[Problem to solve] Only the text of the records belongs in the answer; the pictures must be dropped.

Change detection outputs

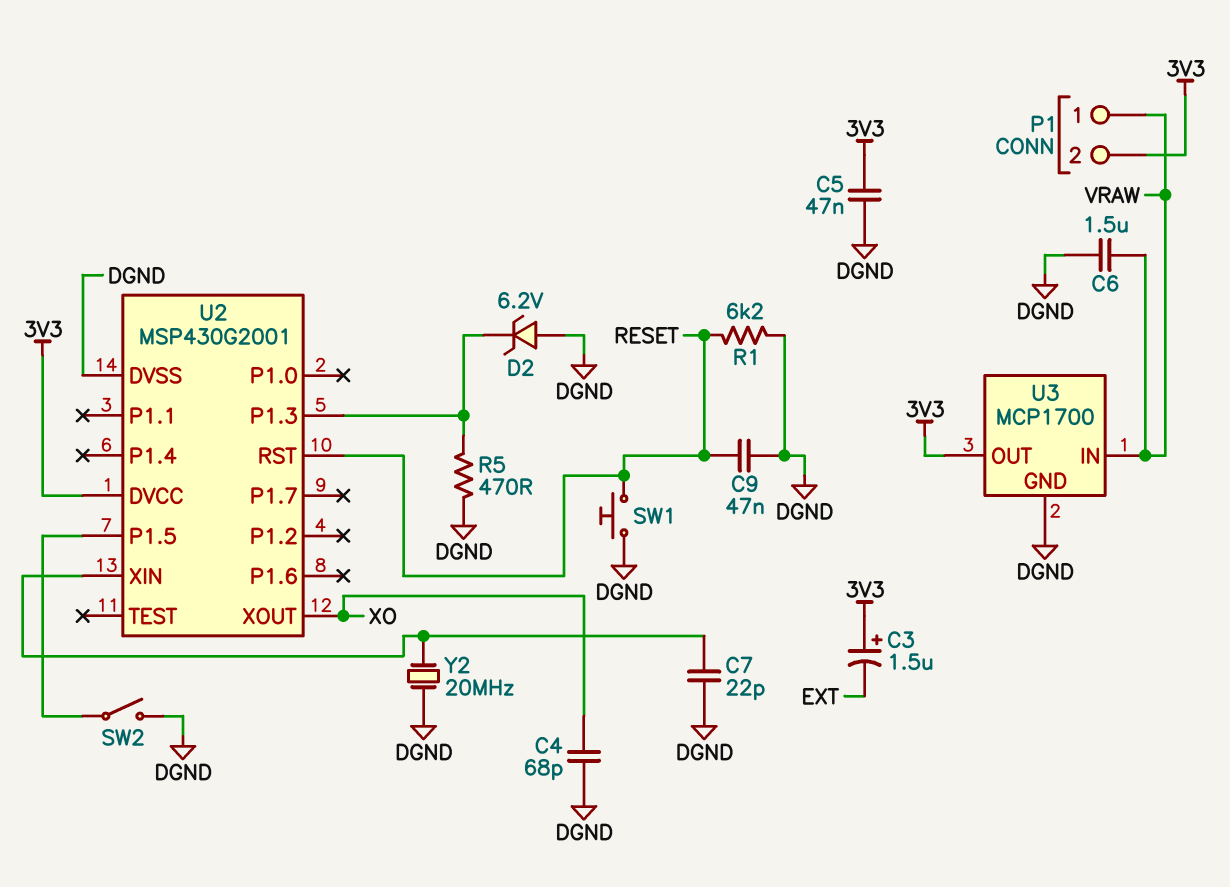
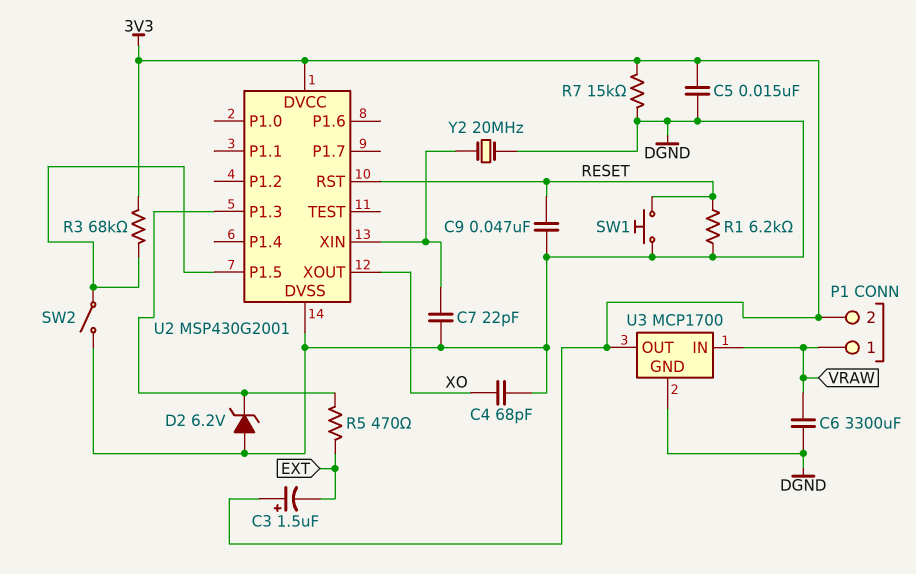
C5: 47nF (3V3, DGND) -> 15nF (3V3, DGND)
C6: 1.5uF (DGND, VRAW) -> 3300uF (DGND, VRAW)
R3: none -> 68k (3V3, U2/P1.5)
R5: 470 (DGND, U2/P1.3) -> 470 (EXT, U2/P1.3)
R7: none -> 15k (3V3, DGND)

[Completed task]
C5: 47nF (3V3, DGND) -> 15nF (3V3, DGND)
C6: 1.5uF (DGND, VRAW) -> 3300uF (DGND, VRAW)
R3: none -> 68k (3V3, U2/P1.5)
R5: 470 (DGND, U2/P1.3) -> 470 (EXT, U2/P1.3)
R7: none -> 15k (3V3, DGND)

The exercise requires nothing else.